What lines below contain the word "none"? Please pull each one out.

[Spatial reasoning data]
::::::::

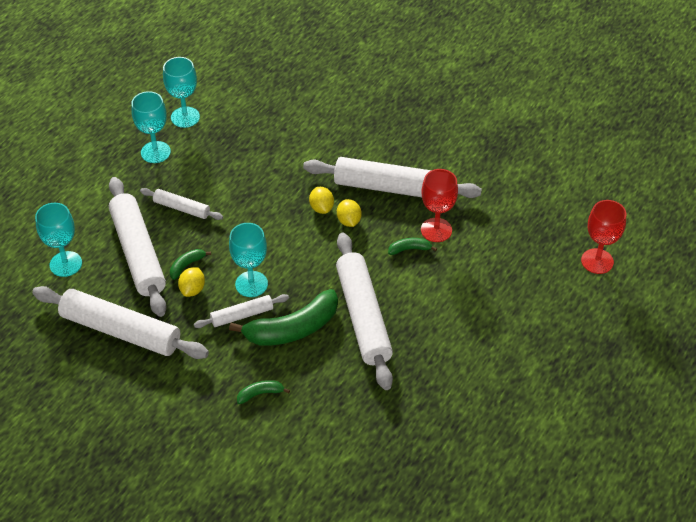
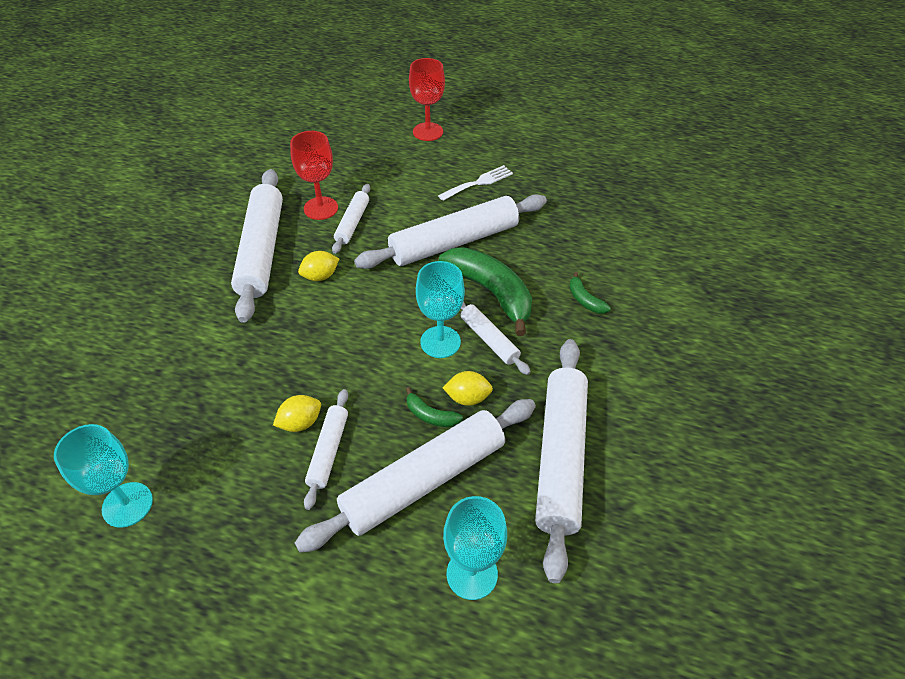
camera: 105 degrees left, 0 degrees up
(155, 152) = (212, 523): turquoise goblet -> none
(321, 208) = (303, 303): yellow lemon -> yellow lemon (300, 423)
(409, 249) = (352, 223): green banana -> white rolling pin
(445, 355) = (479, 182): none -> white fork
(597, 261) = (339, 110): red goblet -> red goblet (428, 132)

::::::::

## Answer to this problem
(155, 152) = (212, 523): turquoise goblet -> none
(445, 355) = (479, 182): none -> white fork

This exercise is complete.